## Task item
Give again, word for word, every line below from the one that has "camera: 85 degrees right, 0 degrees up" through the one that has "(682, 276) = (562, 316): blue", both included, and no others.

## Supplied information
-------------------------
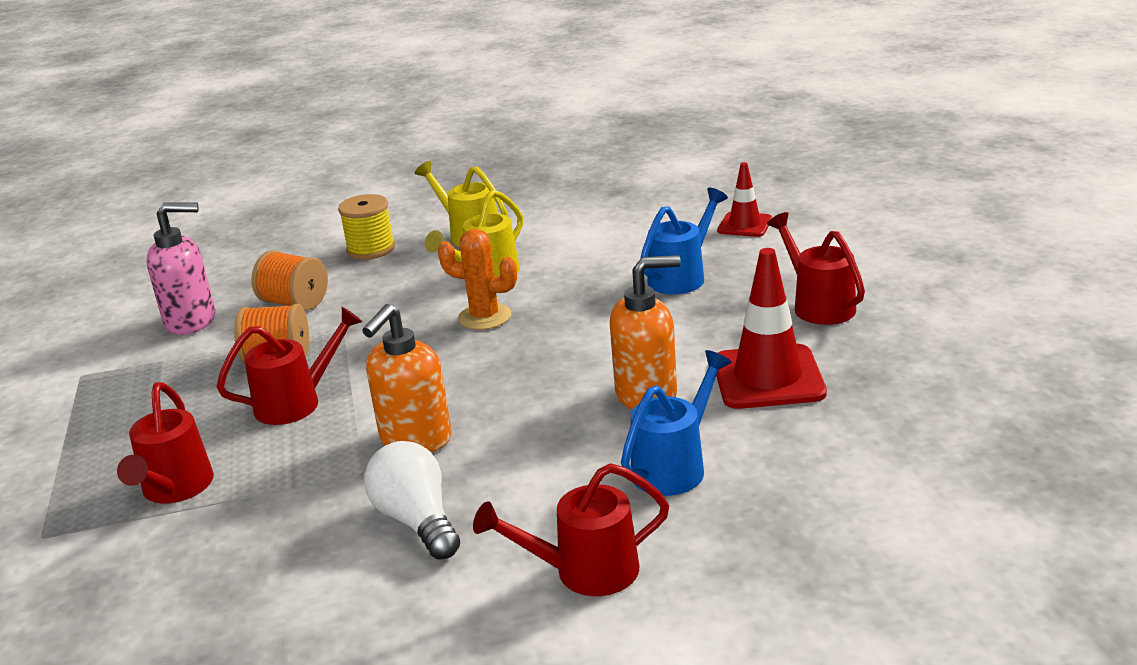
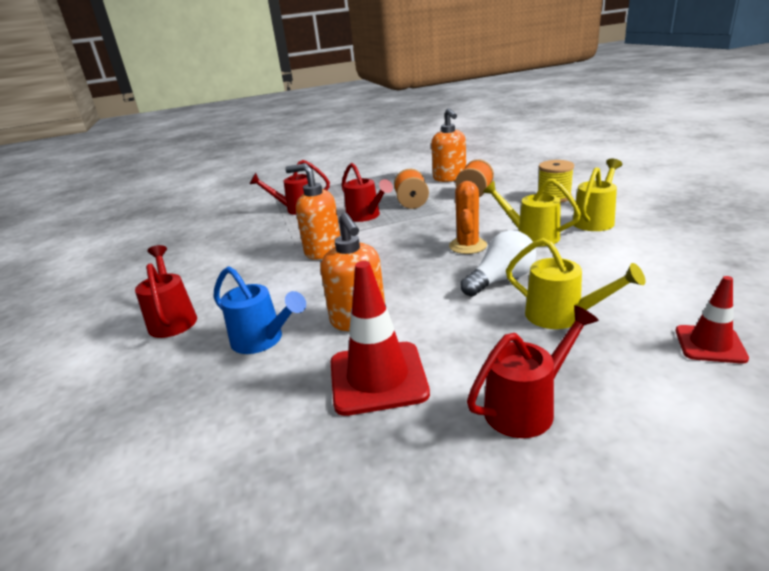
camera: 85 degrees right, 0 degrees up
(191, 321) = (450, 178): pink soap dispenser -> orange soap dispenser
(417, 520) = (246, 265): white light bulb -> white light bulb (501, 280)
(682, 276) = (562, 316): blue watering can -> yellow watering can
-------------------------
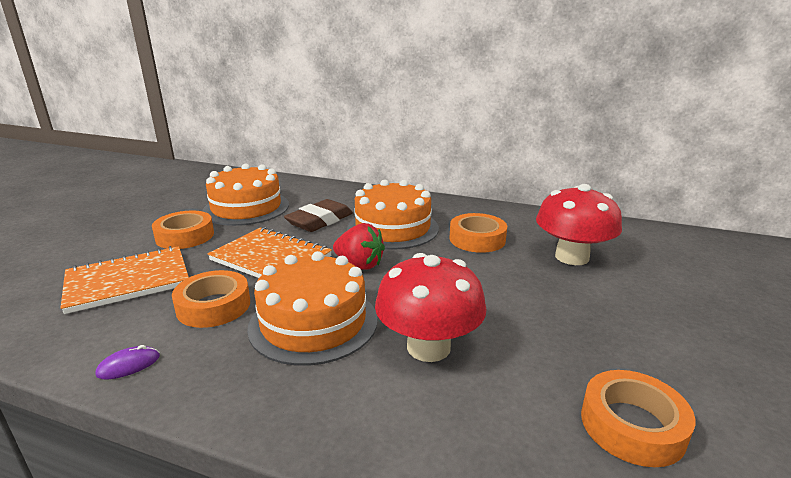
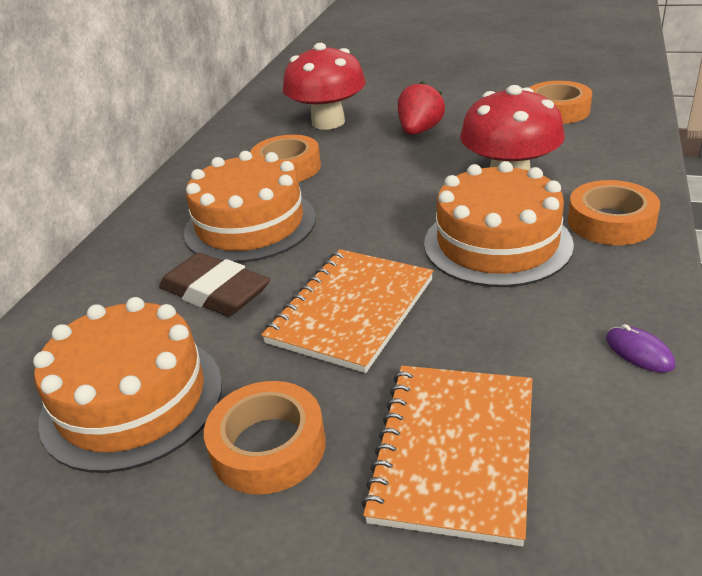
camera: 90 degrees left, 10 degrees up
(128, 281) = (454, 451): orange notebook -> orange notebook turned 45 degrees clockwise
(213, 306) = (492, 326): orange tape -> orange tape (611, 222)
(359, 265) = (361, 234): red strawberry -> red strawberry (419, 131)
-------------------------
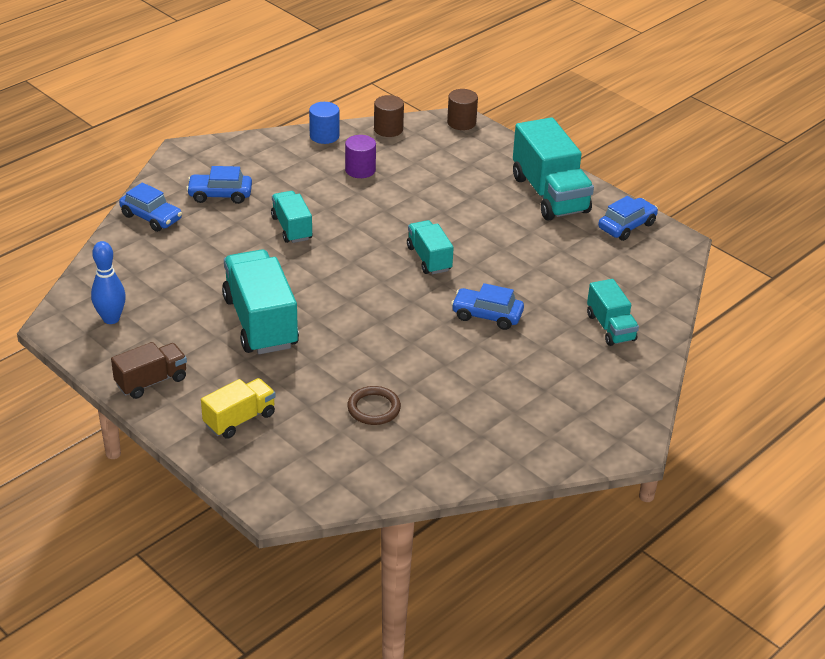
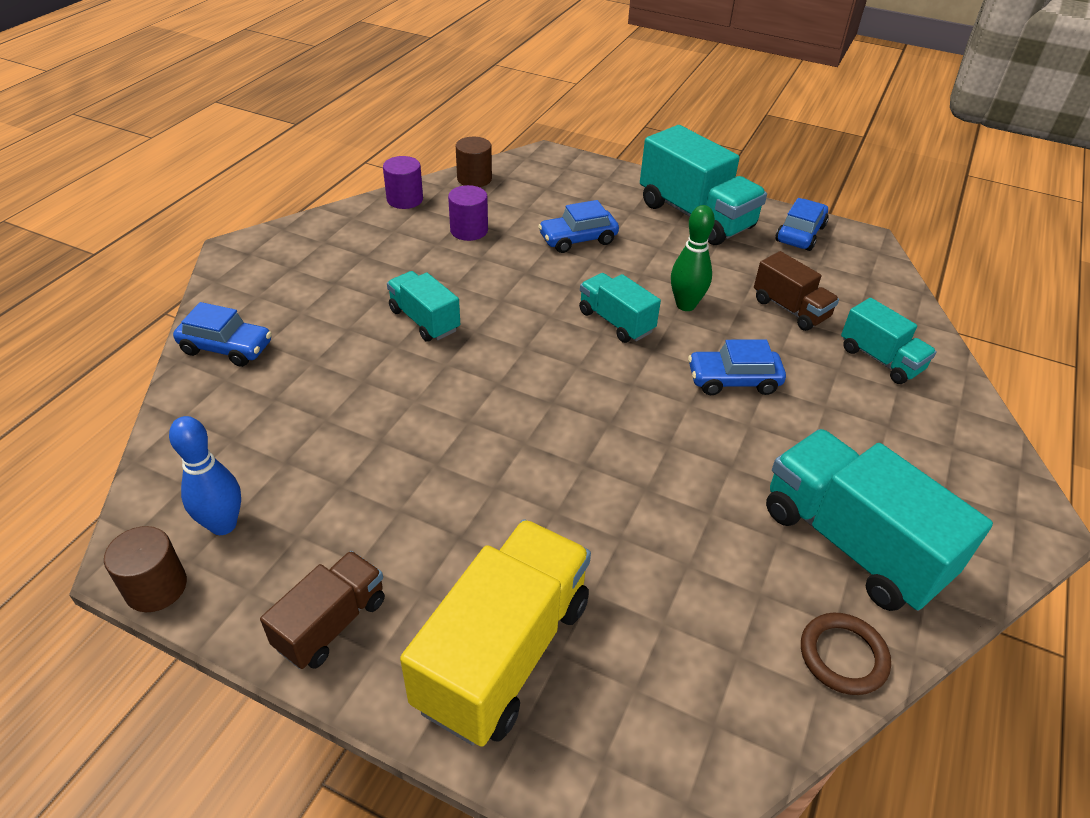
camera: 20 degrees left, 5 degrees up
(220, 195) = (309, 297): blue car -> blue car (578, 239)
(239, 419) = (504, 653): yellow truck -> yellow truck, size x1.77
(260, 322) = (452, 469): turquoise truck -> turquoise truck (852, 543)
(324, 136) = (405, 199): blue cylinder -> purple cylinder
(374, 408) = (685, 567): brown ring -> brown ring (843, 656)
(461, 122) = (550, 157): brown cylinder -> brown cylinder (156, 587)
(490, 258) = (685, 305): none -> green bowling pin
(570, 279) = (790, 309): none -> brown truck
-------------------------
## Exercise result
camera: 85 degrees right, 0 degrees up
(191, 321) = (450, 178): pink soap dispenser -> orange soap dispenser
(417, 520) = (246, 265): white light bulb -> white light bulb (501, 280)
(682, 276) = (562, 316): blue watering can -> yellow watering can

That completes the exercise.